Records excerpted from a collection:
____
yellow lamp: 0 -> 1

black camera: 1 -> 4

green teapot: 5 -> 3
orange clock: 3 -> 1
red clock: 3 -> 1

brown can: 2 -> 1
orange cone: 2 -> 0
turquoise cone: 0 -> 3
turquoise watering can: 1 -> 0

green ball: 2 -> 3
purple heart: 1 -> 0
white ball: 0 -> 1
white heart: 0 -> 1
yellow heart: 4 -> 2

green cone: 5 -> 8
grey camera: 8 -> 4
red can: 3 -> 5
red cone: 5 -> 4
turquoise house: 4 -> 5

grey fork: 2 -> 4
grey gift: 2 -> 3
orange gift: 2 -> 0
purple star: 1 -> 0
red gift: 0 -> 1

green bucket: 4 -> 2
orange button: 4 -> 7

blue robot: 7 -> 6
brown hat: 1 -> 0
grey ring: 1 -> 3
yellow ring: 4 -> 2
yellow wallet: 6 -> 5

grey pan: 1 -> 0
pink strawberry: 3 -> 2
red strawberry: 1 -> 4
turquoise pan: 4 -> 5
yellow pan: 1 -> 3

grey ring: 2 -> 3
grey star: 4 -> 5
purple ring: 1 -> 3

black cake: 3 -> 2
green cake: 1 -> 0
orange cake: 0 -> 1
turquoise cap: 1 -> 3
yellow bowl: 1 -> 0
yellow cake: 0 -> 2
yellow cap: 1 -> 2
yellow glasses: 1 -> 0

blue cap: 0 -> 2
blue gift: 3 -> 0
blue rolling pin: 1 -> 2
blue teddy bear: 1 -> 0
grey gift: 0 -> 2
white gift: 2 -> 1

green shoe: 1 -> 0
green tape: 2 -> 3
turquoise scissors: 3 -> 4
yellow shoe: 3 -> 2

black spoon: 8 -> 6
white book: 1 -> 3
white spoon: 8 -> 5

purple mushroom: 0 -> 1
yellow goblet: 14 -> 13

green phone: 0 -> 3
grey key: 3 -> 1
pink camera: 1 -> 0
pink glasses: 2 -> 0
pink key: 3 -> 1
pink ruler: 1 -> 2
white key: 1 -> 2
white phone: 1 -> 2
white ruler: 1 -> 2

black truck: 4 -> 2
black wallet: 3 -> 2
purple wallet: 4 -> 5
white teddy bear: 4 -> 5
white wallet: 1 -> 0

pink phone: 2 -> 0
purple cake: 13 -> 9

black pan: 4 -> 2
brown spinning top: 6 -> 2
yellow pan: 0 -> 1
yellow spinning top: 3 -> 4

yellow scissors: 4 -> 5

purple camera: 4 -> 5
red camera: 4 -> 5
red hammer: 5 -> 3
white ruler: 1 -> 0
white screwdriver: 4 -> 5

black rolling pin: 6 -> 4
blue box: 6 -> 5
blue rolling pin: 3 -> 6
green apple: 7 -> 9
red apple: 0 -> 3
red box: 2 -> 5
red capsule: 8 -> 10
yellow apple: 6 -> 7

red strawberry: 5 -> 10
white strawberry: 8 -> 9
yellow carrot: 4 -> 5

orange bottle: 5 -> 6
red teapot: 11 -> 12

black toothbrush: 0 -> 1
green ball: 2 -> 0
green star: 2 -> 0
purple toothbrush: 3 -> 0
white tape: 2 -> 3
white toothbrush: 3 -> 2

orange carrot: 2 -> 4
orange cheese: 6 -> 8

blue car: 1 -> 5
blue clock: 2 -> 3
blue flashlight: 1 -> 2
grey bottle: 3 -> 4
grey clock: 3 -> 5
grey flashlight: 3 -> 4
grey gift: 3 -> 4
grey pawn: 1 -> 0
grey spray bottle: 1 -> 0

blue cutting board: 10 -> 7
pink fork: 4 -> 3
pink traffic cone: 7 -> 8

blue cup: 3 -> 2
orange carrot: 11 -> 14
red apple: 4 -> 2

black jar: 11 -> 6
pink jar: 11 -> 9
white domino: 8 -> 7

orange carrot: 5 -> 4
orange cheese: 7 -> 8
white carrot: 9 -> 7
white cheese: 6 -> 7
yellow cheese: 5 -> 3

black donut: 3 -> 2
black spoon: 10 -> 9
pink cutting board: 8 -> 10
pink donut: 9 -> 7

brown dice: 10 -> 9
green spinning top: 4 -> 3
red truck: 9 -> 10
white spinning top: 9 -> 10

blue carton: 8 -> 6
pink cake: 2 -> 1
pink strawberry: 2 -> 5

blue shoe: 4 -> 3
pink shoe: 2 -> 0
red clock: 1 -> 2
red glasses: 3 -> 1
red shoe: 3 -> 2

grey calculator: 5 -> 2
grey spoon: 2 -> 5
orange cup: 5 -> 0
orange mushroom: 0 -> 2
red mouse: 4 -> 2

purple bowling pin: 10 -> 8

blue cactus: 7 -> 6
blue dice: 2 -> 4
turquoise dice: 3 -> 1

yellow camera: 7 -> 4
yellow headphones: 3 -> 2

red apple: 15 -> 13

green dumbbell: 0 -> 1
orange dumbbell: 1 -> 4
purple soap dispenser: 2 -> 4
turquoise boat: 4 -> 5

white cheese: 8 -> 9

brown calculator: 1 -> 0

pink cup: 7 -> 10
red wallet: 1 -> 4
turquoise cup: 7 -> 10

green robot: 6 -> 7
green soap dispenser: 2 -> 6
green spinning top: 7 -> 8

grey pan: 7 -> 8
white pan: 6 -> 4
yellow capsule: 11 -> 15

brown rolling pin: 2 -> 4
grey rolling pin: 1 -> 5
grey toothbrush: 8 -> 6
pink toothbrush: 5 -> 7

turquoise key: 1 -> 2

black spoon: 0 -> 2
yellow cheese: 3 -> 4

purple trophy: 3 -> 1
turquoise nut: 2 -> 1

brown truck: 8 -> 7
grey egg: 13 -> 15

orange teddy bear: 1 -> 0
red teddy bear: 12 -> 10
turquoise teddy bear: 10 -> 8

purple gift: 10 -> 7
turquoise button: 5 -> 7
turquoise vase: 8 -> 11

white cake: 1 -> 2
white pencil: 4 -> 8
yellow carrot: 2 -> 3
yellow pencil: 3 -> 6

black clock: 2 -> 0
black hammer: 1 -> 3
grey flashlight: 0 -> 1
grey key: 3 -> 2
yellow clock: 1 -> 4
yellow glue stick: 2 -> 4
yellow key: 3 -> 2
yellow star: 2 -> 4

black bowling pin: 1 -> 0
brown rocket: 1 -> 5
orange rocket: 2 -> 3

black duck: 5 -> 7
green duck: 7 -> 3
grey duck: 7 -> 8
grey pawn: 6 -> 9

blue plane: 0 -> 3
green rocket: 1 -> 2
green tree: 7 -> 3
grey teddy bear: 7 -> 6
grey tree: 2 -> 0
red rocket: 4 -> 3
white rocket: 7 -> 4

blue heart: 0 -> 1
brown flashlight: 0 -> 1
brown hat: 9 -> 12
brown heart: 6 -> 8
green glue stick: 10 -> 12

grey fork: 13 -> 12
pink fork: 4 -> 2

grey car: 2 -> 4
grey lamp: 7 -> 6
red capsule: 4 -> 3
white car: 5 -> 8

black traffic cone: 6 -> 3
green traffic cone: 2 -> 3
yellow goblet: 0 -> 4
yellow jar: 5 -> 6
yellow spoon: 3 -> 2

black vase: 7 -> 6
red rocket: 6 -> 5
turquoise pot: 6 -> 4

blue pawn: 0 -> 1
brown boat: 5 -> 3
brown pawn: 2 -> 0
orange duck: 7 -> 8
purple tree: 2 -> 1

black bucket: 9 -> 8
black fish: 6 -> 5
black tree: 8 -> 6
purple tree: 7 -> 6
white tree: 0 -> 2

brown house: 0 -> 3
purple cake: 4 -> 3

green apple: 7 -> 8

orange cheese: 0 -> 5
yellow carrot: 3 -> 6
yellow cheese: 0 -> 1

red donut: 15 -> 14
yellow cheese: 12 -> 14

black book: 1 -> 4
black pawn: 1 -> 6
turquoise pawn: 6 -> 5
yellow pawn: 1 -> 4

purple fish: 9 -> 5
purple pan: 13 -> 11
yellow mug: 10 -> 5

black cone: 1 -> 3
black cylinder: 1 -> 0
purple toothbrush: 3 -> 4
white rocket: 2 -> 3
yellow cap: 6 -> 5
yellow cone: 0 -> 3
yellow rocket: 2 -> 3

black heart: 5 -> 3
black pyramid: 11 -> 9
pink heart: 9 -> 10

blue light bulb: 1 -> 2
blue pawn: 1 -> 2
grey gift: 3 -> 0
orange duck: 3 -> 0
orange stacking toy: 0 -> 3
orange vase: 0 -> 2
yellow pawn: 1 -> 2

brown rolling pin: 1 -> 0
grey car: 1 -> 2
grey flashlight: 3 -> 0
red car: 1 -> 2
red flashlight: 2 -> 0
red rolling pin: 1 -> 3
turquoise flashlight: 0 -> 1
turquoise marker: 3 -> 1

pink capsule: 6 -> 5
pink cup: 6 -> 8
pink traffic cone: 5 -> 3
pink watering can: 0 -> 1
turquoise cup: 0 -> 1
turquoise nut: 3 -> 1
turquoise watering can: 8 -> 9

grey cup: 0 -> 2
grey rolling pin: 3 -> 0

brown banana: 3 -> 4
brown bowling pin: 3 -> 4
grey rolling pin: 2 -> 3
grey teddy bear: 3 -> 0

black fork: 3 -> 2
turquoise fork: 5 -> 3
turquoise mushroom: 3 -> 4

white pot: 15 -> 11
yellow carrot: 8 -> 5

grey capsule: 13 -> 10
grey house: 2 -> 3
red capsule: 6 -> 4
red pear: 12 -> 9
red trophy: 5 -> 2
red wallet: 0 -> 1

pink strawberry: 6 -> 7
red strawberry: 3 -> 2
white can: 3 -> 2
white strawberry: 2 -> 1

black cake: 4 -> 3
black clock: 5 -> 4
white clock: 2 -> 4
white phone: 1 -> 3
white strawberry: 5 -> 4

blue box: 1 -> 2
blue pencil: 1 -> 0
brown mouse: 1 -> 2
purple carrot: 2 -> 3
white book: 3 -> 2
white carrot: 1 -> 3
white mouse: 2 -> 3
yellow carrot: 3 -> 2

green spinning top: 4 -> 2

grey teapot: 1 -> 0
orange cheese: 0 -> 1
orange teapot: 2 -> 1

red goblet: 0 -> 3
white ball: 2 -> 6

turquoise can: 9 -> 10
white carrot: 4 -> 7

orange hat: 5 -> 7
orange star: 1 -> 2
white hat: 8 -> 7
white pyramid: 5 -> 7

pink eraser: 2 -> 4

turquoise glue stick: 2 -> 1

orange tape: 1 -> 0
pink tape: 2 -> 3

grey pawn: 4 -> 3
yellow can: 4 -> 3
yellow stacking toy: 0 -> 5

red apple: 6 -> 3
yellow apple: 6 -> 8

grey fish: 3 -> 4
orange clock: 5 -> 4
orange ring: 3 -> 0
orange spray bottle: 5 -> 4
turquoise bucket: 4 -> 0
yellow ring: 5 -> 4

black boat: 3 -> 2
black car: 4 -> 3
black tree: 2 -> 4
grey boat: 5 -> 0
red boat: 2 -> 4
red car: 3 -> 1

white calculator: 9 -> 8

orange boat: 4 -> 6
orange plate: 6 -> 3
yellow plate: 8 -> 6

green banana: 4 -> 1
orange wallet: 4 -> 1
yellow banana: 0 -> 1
____
▸ **Task directions**:
Work through the records above. Copy every line with the string "duck".

▸ **Solution**:
black duck: 5 -> 7
green duck: 7 -> 3
grey duck: 7 -> 8
orange duck: 7 -> 8
orange duck: 3 -> 0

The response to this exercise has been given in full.